Below is a block of entries; repeat all of it exactly but omit the pictures.

====== Provided material ======

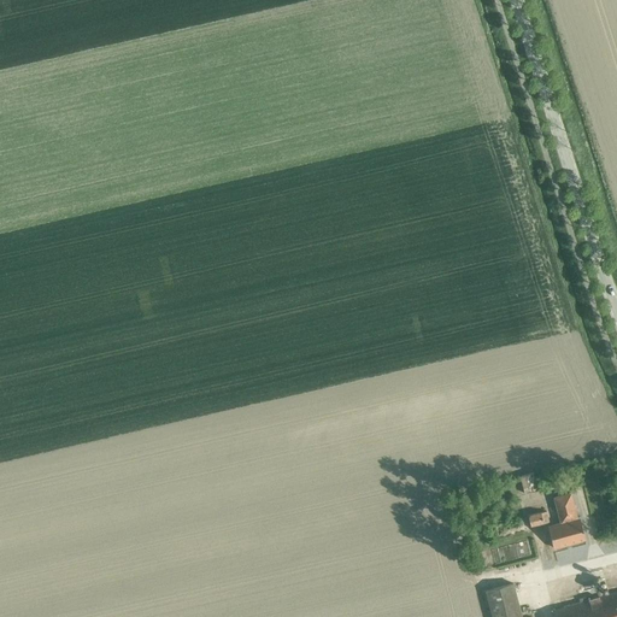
[(523,493),(538,489),(533,472),(518,476),(523,493)]
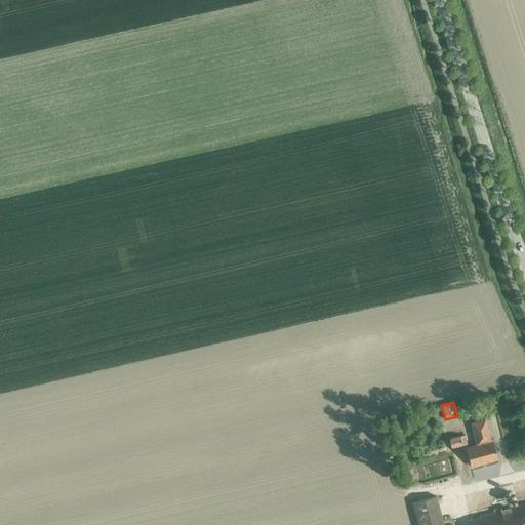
[(471,467),(497,459),(493,441),(491,441),(485,419),(472,422),(477,444),(466,447),(471,467)]
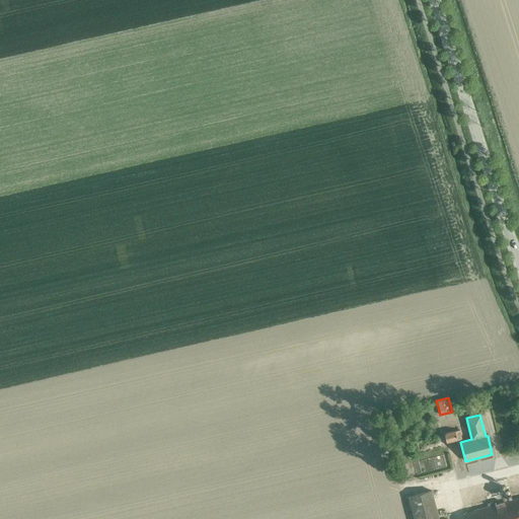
[(444,434),(446,443),(461,439),(459,430),(444,434)]
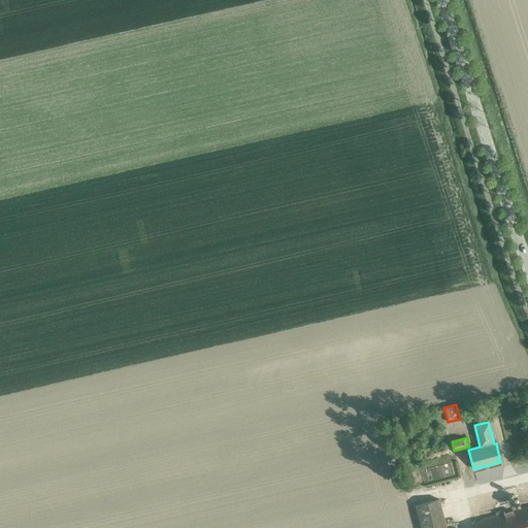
[(446,527),(438,499),(415,505),(420,527),(446,527)]
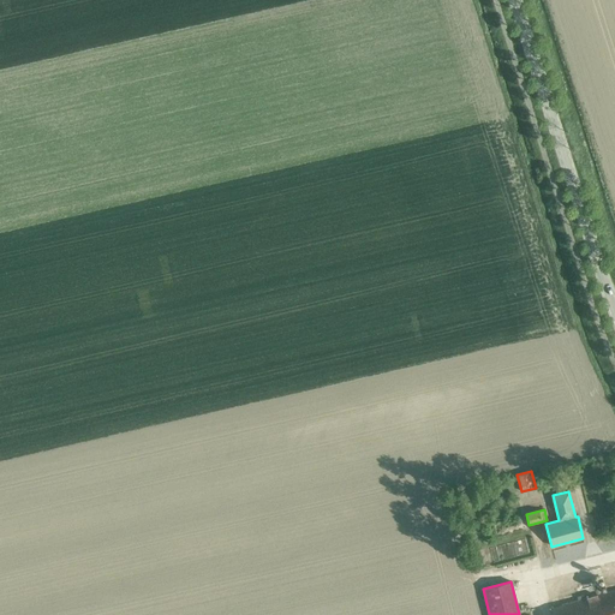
[(550,586),(539,591),(543,599),(554,595),(550,586)]
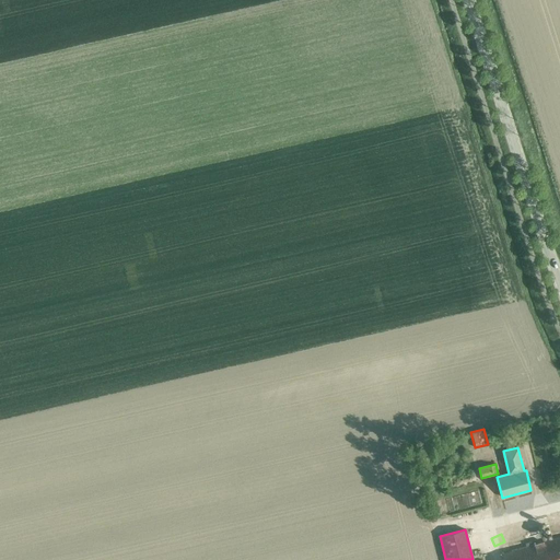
[(502,559),(559,559),(559,537),(501,553),(502,559)]
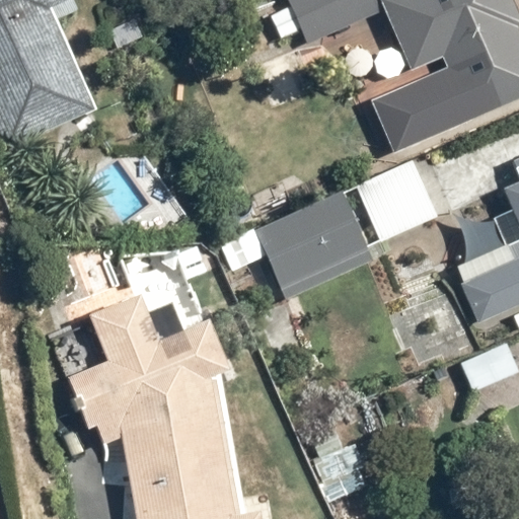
[(0,0),(0,122),(12,148),(103,104),(59,11),(82,0),(0,0)]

======

■ Solution for this exercise ■
[(523,493),(538,489),(533,472),(518,476),(523,493)]
[(471,467),(497,459),(493,441),(491,441),(485,419),(472,422),(477,444),(466,447),(471,467)]
[(444,434),(446,443),(461,439),(459,430),(444,434)]
[(446,527),(438,499),(415,505),(420,527),(446,527)]
[(550,586),(539,591),(543,599),(554,595),(550,586)]
[(502,559),(559,559),(559,537),(501,553),(502,559)]
[(0,0),(0,122),(12,148),(103,104),(59,11),(82,0),(0,0)]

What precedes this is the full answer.